• **YOUR TASK**:
Pull out every line of the records that contains the word "cotton", and copy each of those lines.

=== Section Start ===

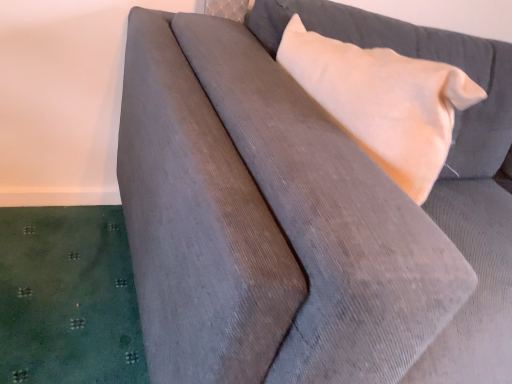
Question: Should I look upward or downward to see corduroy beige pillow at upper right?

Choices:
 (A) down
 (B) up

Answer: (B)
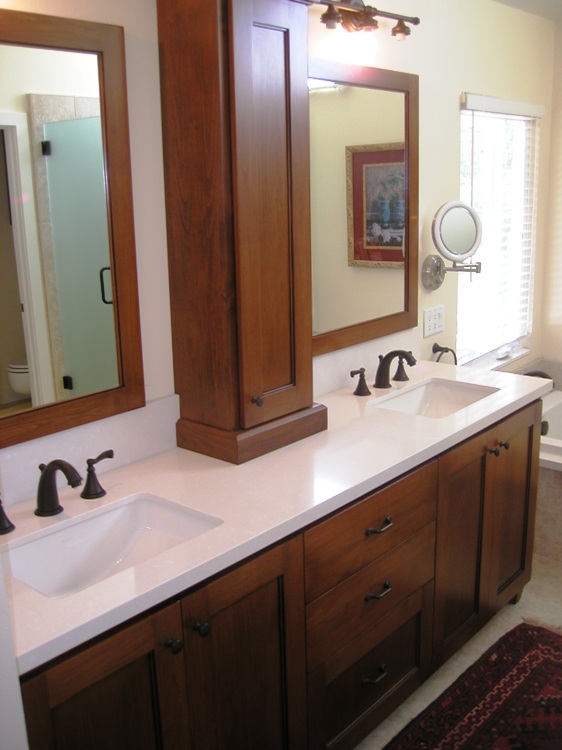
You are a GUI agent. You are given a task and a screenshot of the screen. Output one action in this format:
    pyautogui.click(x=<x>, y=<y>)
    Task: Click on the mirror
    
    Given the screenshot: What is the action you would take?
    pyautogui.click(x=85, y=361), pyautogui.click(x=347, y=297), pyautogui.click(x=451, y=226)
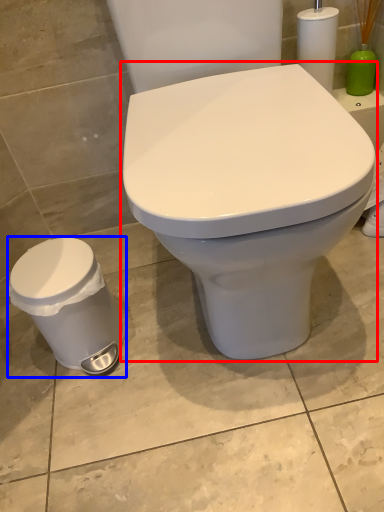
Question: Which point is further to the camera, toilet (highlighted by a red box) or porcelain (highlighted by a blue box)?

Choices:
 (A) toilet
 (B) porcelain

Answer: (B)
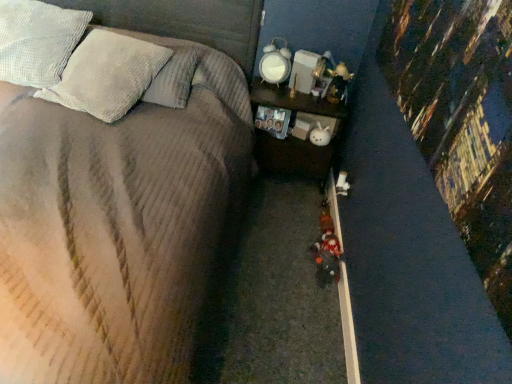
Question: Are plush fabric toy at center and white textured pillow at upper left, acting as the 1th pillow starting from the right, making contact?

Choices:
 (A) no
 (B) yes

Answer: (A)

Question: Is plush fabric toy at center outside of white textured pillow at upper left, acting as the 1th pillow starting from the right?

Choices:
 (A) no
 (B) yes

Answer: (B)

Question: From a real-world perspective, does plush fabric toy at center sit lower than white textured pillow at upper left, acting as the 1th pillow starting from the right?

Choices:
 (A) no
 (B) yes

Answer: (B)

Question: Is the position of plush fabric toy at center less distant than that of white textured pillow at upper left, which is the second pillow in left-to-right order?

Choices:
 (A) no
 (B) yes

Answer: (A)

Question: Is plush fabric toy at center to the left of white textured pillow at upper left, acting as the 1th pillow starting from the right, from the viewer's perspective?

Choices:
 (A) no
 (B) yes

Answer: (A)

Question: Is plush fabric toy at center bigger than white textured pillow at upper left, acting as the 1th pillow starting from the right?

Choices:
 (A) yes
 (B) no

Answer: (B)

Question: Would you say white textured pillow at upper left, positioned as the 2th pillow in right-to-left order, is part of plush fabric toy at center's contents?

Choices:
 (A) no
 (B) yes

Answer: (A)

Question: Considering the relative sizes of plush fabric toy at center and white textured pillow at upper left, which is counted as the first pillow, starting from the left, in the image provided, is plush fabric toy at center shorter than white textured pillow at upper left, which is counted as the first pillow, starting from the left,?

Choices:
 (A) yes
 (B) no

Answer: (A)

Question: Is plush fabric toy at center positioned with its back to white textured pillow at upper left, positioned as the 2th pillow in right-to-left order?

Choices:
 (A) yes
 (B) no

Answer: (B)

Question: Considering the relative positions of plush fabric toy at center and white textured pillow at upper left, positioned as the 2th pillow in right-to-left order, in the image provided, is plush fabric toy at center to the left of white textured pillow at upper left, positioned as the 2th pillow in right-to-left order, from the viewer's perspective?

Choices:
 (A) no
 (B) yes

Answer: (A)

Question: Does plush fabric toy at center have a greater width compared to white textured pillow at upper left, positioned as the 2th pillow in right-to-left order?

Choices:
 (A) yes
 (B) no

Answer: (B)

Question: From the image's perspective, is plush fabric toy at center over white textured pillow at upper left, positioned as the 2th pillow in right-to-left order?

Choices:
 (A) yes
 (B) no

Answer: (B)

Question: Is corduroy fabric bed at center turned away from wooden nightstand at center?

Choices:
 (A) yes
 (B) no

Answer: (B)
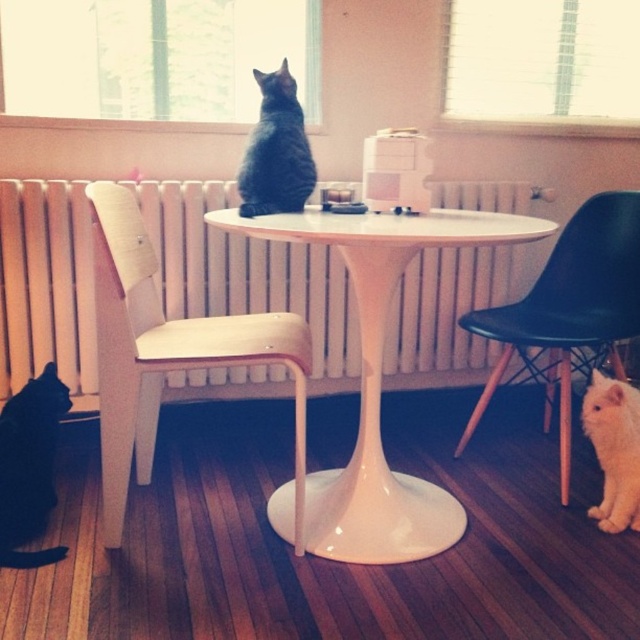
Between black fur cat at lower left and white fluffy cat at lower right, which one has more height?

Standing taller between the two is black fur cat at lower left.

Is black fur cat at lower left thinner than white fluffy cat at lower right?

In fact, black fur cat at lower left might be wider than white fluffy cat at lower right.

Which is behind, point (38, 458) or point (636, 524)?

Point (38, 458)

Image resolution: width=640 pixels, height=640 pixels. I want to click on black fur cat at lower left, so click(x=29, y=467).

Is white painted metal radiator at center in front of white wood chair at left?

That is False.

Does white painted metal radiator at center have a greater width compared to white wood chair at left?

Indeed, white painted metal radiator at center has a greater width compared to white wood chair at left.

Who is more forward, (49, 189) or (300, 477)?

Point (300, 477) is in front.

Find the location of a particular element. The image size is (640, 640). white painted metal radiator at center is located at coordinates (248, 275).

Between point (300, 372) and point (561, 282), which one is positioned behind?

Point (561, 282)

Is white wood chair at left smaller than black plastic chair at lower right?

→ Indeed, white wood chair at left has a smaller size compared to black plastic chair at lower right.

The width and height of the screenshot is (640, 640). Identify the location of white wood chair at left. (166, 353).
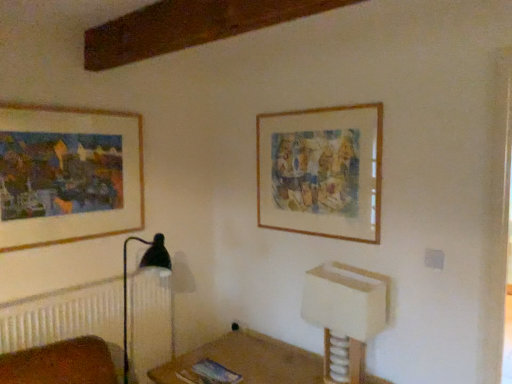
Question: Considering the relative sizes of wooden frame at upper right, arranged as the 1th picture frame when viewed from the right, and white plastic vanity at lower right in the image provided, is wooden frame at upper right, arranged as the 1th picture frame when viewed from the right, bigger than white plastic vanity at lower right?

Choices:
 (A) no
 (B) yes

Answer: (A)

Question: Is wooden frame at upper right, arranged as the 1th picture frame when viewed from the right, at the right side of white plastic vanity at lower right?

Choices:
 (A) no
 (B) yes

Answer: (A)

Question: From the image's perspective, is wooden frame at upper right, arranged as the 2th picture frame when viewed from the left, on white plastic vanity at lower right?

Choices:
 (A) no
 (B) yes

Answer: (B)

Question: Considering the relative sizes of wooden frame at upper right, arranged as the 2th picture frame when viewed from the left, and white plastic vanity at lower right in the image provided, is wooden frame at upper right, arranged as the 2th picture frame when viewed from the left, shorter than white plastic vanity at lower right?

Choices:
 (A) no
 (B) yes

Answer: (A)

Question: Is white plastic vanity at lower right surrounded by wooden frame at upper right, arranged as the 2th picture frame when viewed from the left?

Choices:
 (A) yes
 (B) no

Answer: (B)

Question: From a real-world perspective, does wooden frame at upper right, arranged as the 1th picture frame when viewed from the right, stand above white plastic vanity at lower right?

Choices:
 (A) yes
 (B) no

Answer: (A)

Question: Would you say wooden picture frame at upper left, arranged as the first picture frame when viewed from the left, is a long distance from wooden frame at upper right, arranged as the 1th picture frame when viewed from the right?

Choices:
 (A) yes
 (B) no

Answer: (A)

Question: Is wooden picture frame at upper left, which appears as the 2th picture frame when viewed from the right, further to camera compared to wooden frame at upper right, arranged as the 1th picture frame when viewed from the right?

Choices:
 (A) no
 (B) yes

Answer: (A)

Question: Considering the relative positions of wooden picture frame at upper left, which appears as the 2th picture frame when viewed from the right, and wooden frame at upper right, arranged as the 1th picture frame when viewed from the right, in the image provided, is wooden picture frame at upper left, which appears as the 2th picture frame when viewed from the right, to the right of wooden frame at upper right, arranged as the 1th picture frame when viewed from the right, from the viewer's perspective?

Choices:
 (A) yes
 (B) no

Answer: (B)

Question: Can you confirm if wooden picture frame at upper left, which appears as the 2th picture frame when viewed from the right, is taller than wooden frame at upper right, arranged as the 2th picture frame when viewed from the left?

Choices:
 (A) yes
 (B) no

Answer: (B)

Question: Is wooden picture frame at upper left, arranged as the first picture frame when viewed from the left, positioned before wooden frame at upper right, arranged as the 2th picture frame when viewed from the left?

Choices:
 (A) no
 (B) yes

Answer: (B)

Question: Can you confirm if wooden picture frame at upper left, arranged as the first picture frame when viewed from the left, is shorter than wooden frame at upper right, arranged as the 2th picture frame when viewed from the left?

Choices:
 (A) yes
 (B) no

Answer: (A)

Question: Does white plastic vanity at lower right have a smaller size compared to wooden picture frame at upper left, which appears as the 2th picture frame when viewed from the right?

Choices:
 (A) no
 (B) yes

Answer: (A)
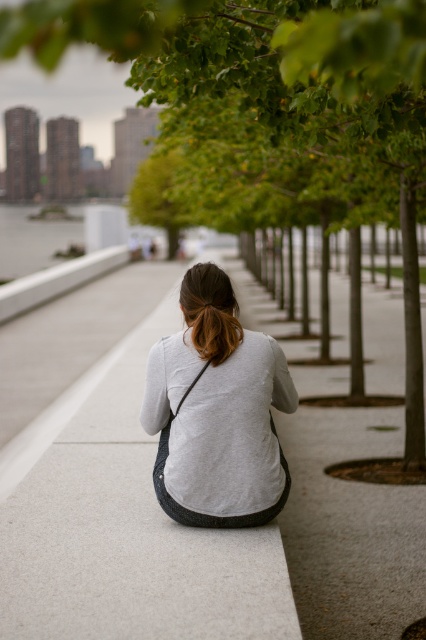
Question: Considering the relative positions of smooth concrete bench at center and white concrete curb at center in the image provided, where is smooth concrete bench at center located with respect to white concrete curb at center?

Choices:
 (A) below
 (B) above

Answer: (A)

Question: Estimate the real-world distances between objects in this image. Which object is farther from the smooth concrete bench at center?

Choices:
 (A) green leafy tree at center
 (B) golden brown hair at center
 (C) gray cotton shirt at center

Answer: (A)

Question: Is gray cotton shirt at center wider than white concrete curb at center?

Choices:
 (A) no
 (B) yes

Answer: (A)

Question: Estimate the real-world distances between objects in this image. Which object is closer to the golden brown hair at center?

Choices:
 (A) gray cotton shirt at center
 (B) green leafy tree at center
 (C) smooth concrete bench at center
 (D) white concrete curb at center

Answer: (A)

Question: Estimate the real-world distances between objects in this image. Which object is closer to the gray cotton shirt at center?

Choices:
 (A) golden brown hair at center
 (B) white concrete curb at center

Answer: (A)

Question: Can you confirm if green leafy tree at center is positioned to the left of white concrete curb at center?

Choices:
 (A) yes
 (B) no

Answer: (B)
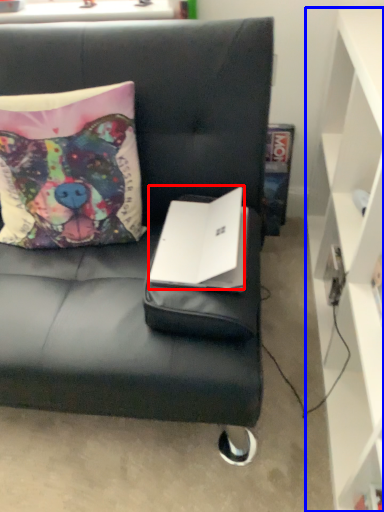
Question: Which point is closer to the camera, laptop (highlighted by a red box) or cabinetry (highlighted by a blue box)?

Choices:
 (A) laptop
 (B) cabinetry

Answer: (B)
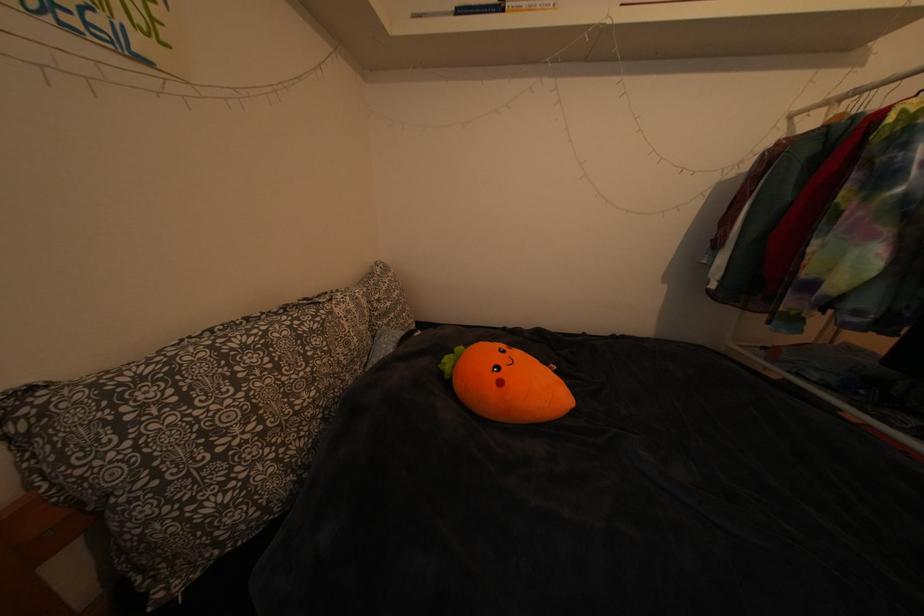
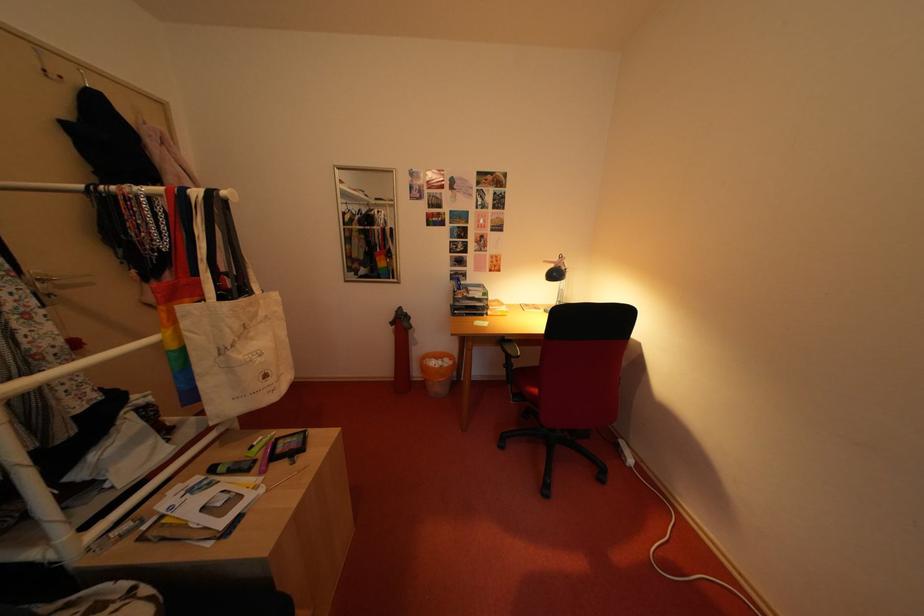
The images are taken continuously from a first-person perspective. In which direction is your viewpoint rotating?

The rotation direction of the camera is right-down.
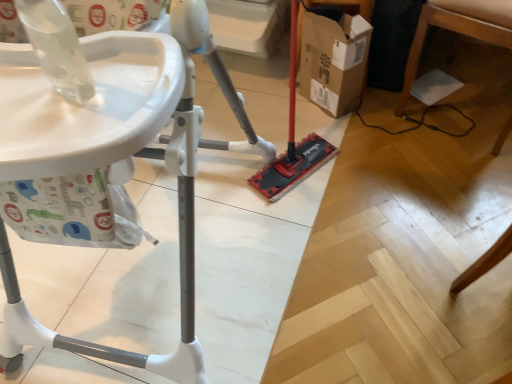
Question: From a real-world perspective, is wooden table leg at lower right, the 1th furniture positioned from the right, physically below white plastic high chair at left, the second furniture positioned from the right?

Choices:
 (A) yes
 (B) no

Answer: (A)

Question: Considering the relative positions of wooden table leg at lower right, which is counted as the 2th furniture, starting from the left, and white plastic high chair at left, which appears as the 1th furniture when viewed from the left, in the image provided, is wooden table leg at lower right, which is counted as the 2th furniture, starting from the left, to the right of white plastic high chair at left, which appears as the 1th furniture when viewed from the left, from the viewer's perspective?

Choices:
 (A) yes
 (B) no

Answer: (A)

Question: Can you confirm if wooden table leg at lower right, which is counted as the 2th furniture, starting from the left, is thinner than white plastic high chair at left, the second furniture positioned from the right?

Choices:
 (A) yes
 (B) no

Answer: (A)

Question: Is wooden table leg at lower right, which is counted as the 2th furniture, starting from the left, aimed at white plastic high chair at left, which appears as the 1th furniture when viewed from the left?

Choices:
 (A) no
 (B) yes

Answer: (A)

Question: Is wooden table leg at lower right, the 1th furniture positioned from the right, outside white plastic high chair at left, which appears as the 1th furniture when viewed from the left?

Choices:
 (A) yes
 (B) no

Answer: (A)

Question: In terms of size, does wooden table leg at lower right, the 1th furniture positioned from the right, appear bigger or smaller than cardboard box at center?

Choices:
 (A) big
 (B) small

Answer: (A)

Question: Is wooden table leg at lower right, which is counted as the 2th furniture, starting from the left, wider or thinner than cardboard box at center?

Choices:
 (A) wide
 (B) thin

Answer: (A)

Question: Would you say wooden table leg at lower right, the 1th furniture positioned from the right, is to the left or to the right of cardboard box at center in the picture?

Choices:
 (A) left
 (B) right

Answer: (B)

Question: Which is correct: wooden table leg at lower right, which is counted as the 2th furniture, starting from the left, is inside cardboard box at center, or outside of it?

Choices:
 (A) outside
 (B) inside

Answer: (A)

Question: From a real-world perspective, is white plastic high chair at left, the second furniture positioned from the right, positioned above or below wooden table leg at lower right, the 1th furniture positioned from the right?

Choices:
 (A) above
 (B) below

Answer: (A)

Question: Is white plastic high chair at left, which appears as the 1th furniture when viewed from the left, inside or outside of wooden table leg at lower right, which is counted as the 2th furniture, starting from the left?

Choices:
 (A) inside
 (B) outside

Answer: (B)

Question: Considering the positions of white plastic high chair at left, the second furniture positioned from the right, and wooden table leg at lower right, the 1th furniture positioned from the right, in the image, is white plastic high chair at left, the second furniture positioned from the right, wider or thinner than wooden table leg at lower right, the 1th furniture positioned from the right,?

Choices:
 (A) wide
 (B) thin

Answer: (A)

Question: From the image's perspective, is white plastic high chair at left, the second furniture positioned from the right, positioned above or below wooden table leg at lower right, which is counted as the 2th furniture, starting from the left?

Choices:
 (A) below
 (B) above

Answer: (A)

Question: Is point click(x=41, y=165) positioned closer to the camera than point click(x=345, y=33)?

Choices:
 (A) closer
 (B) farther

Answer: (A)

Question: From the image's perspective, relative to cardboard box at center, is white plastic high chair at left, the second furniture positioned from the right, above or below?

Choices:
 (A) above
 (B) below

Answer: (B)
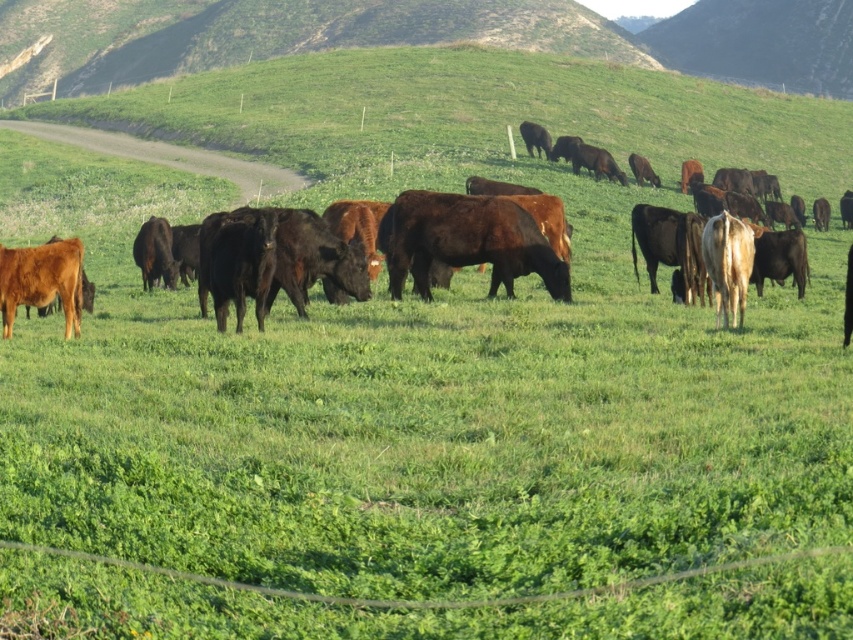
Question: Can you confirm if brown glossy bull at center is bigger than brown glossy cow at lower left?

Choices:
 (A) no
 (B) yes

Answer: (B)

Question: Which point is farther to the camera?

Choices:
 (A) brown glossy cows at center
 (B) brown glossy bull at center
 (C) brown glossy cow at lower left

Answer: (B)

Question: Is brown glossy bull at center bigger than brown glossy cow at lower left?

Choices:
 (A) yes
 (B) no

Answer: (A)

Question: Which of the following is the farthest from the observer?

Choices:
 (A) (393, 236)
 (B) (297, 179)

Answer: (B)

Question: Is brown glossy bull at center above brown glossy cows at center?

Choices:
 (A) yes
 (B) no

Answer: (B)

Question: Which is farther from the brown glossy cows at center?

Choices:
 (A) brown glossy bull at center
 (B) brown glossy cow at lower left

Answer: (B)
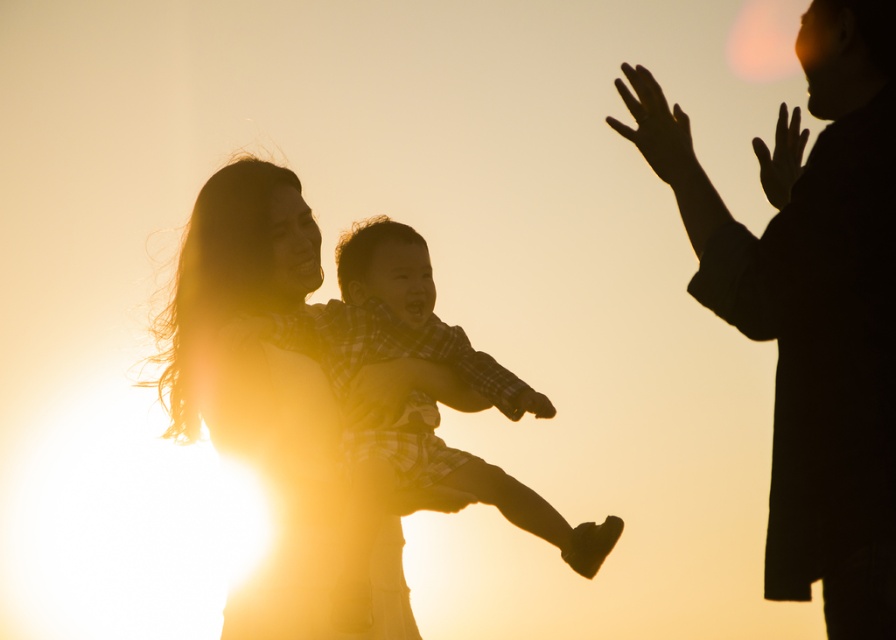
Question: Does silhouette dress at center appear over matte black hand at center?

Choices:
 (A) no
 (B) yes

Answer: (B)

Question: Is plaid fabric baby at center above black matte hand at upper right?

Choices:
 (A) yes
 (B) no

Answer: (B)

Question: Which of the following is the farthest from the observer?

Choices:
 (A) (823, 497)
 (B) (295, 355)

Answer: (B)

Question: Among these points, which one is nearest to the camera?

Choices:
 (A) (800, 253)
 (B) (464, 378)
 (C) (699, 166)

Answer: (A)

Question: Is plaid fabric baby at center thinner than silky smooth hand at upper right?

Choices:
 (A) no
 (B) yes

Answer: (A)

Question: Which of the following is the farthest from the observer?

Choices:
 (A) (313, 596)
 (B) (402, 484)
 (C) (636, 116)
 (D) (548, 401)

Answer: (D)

=== Section End ===

• **RESPONSE AREA**:
 (C) gray cotton shirt at center
Question: Is gray cotton shirt at center wider than white concrete curb at center?
 (A) gray cotton shirt at center
Question: Estimate the real-world distances between objects in this image. Which object is closer to the gray cotton shirt at center?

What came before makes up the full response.